(Material for this task begins)

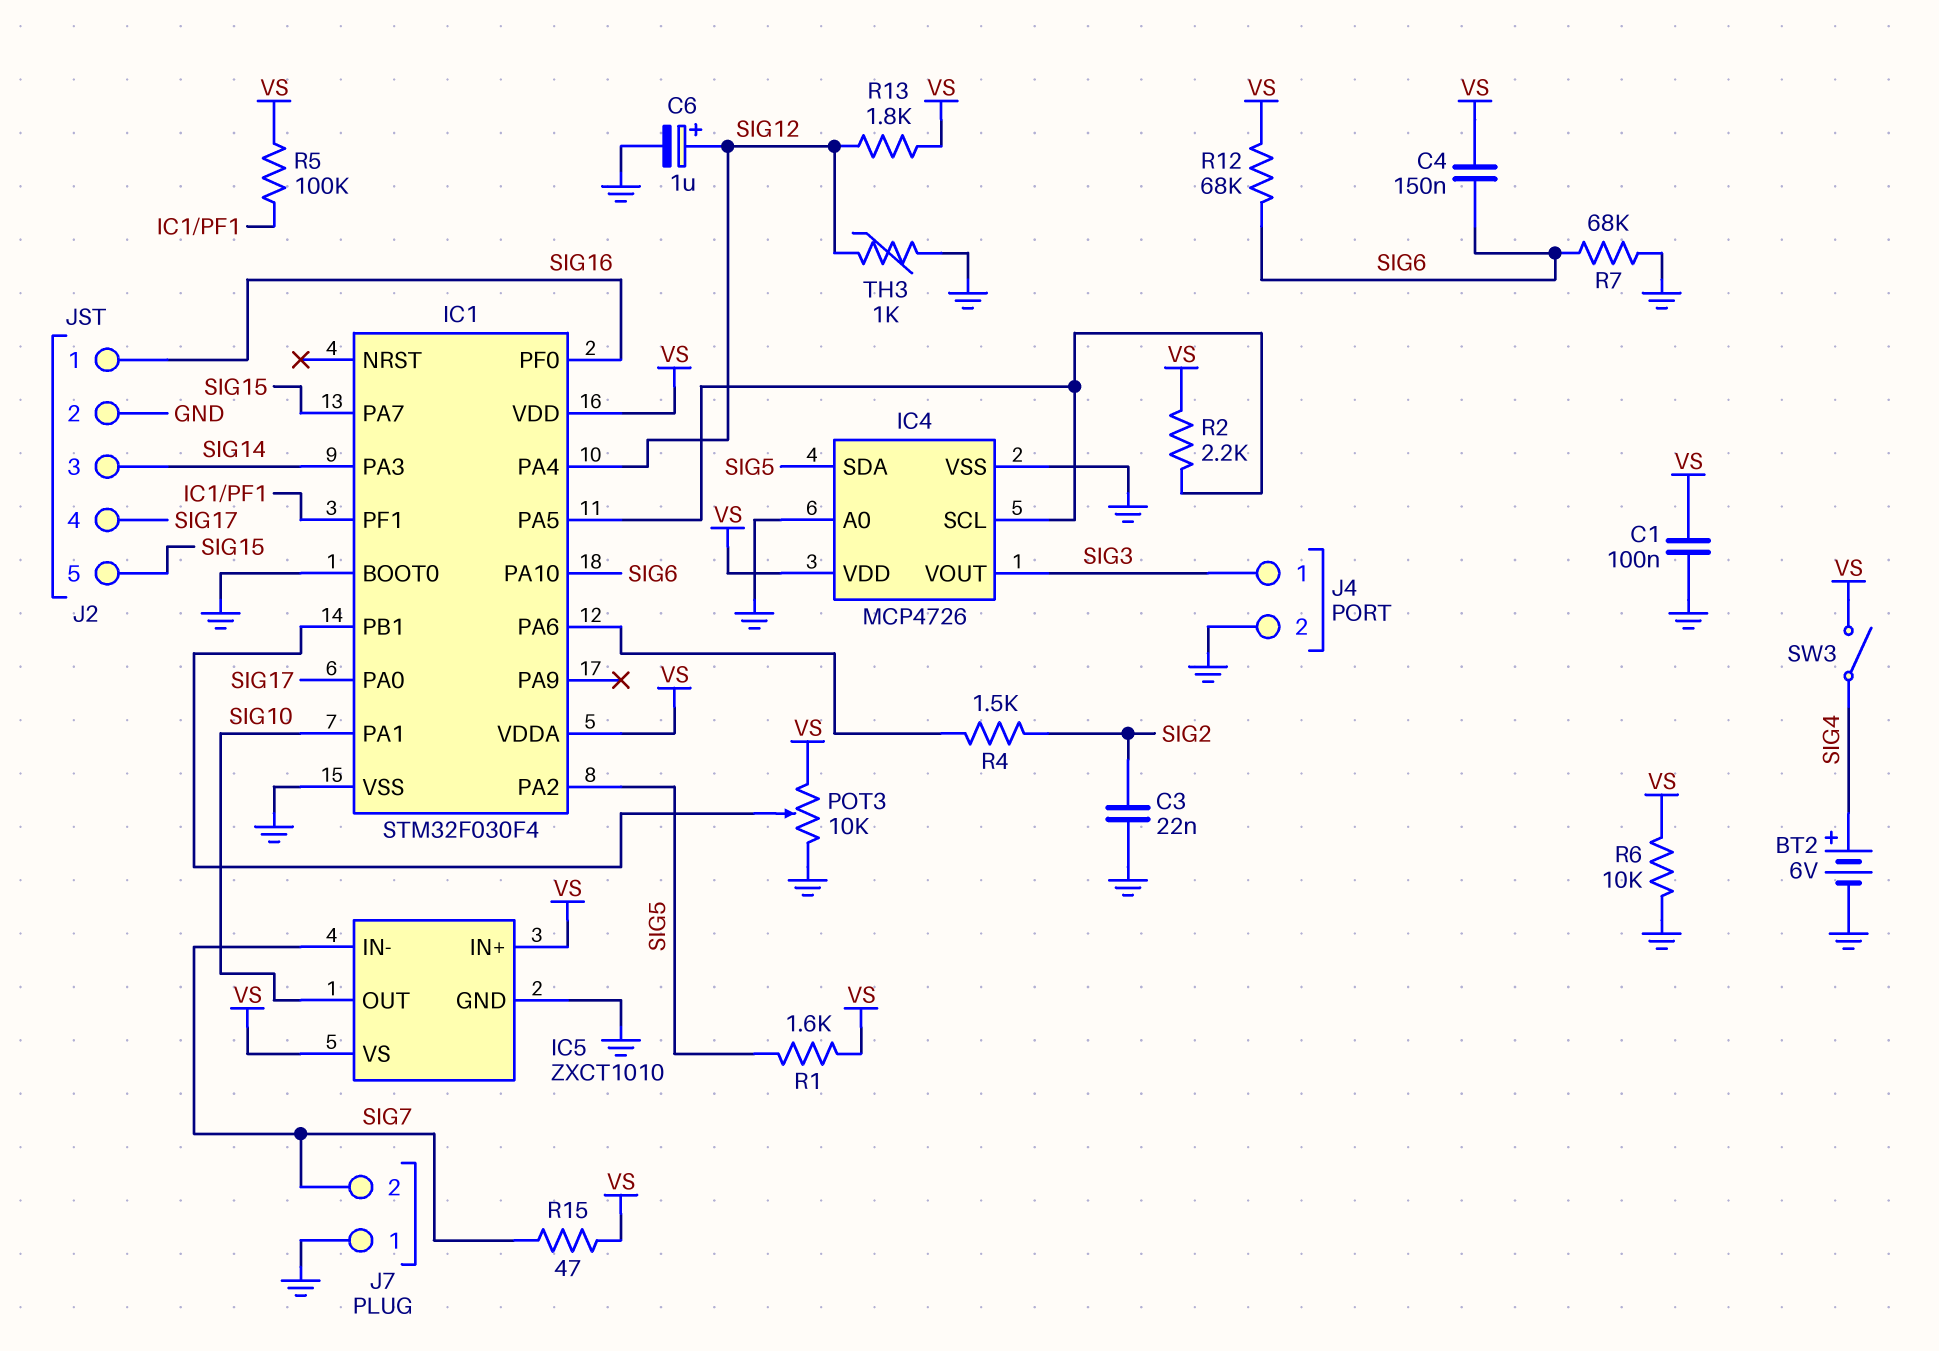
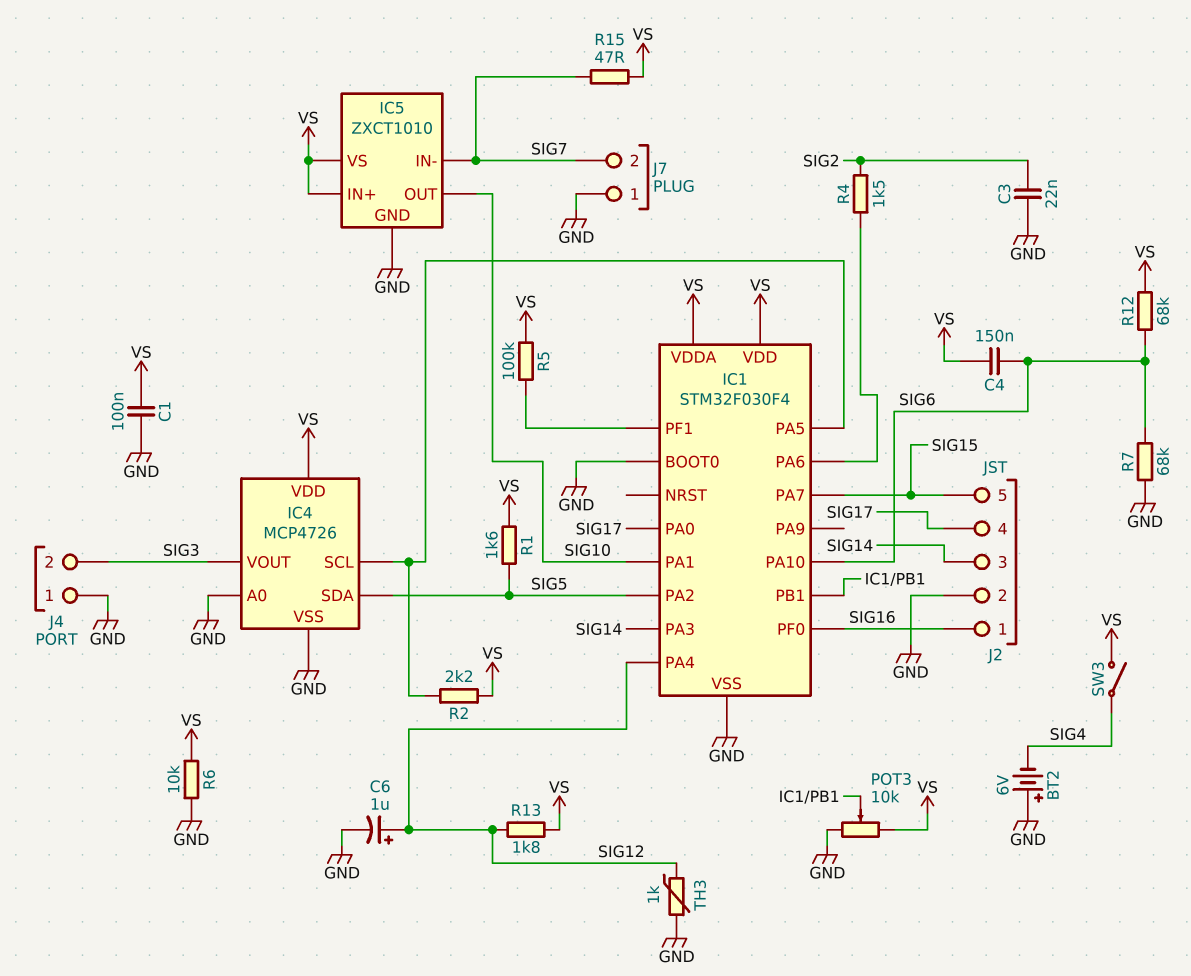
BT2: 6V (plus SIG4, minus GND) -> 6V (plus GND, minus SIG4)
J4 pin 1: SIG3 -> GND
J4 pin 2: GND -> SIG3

(Material for this task ends)
(Material for this task begins)

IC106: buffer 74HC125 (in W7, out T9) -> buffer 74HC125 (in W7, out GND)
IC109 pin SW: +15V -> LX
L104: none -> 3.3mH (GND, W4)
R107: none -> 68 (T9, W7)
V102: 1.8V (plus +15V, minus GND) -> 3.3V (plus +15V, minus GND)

(Material for this task ends)

Task prompt = In the records above, the line with "BT2: 6V (plus" marks the start and the line with "J4 pin 2: GND -> SIG3" marks the end; copy that stretch exactly, both lines included, and nothing else.

Answer to the problem =
BT2: 6V (plus SIG4, minus GND) -> 6V (plus GND, minus SIG4)
J4 pin 1: SIG3 -> GND
J4 pin 2: GND -> SIG3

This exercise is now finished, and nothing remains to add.